- Opening Delimiter -

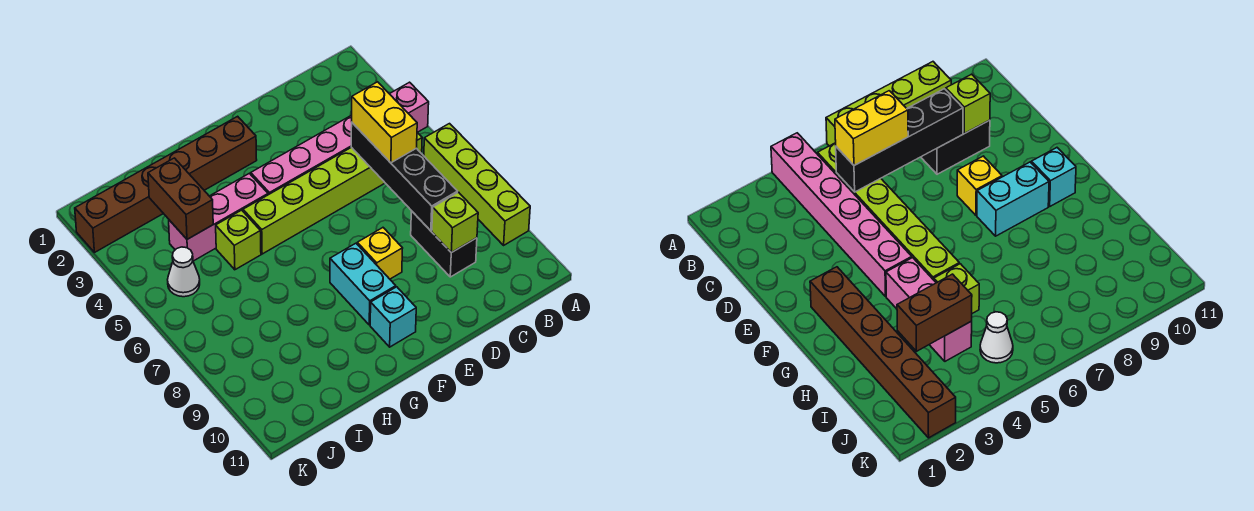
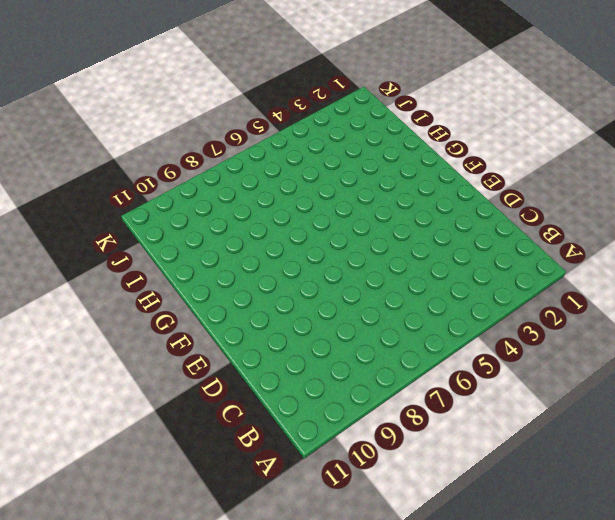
none -> pink 1x6 brick [251,82,429,195]
none -> lime 1x4 brick [424,124,530,245]
none -> lime 1x6 brick [243,133,422,254]

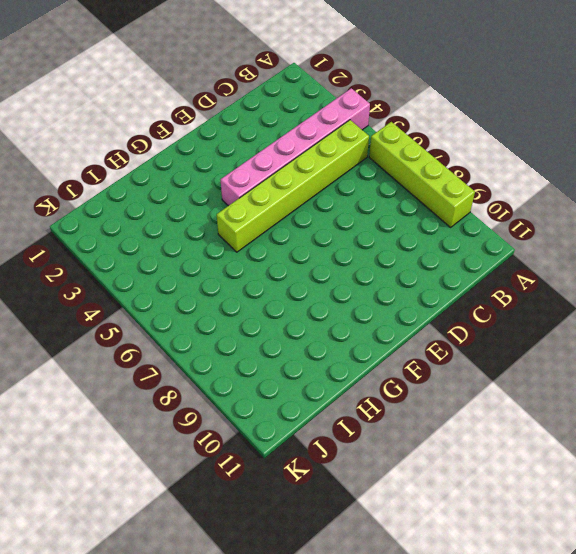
none -> black 1x2 brick [411,211,477,277]
none -> yellow 1x1 brick [357,228,403,279]
none -> brown 1x6 brick [75,116,257,252]

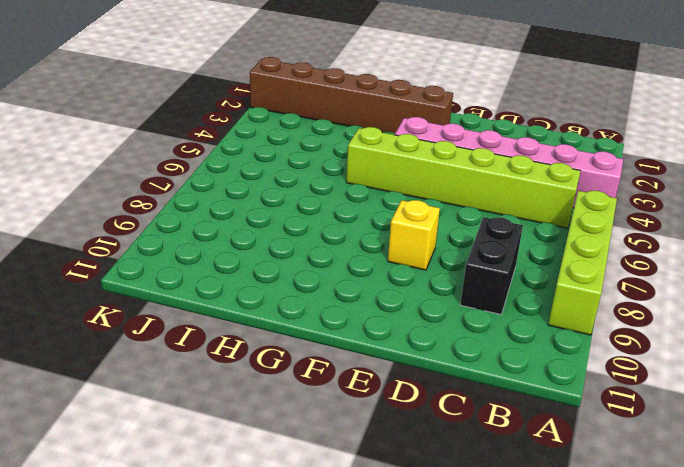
none -> cyan 1x2 brick [330,243,396,325]
none -> cyan 1x1 brick [370,287,416,347]
none -> pink 1x3 brick [169,173,268,261]

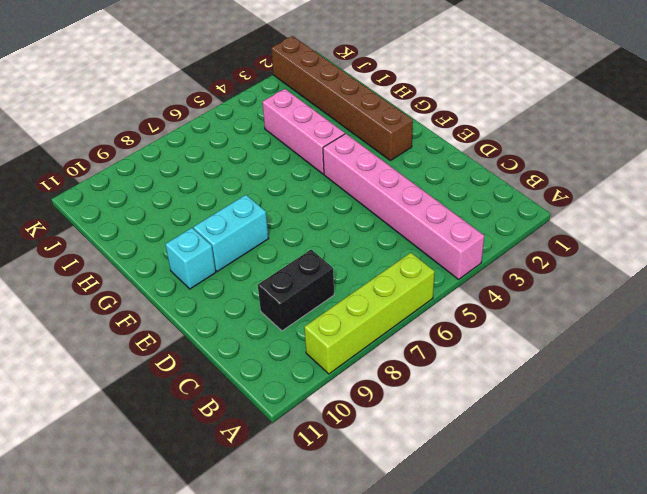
none -> lime 1x6 brick [243,133,422,254]
none -> yellow 1x1 brick [357,228,403,279]
none -> lime 1x1 brick [216,210,261,270]

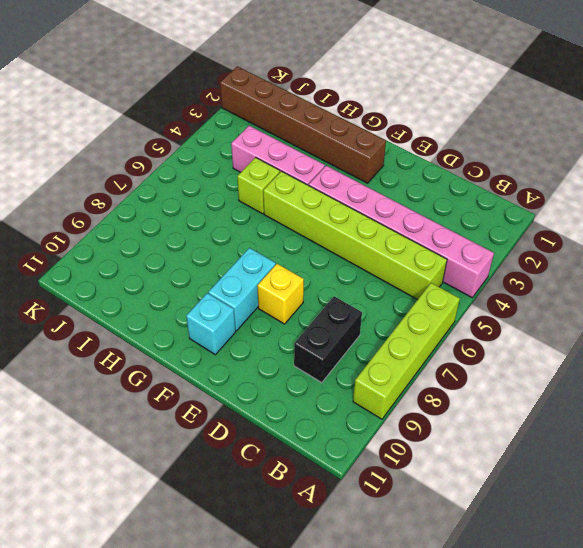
none -> white 1x1 cone [168,247,200,297]
none -> black 1x4 brick [351,123,458,231]
none -> lime 1x1 brick [432,192,478,253]

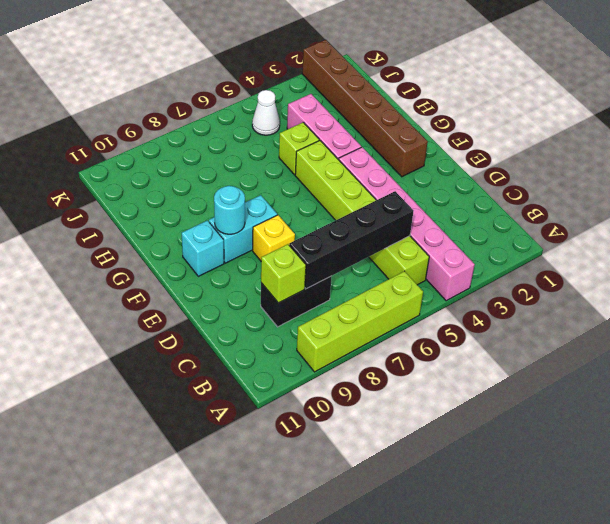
cyan 1x1 round brick [214,186,245,234] -> none
none -> brown 1x2 brick [148,158,213,239]
none -> yellow 1x2 brick [352,82,417,163]

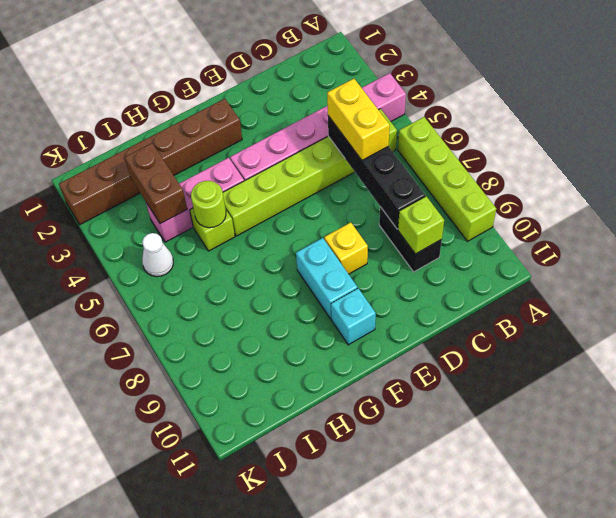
lime 1x1 round brick [191,181,226,228] -> none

- Closing Delimiter -

## [ABOUT THIS TASK]
Going by the data above, the answer is exactly the lines from the one holding "none -> lime 1x1 brick [216,210,261,270]" to the one holding "none -> yellow 1x2 brick [352,82,417,163]", both kept, with the pictures left out.

## [RESULT OF THIS TASK]
none -> lime 1x1 brick [216,210,261,270]

none -> white 1x1 cone [168,247,200,297]
none -> black 1x4 brick [351,123,458,231]
none -> lime 1x1 brick [432,192,478,253]

cyan 1x1 round brick [214,186,245,234] -> none
none -> brown 1x2 brick [148,158,213,239]
none -> yellow 1x2 brick [352,82,417,163]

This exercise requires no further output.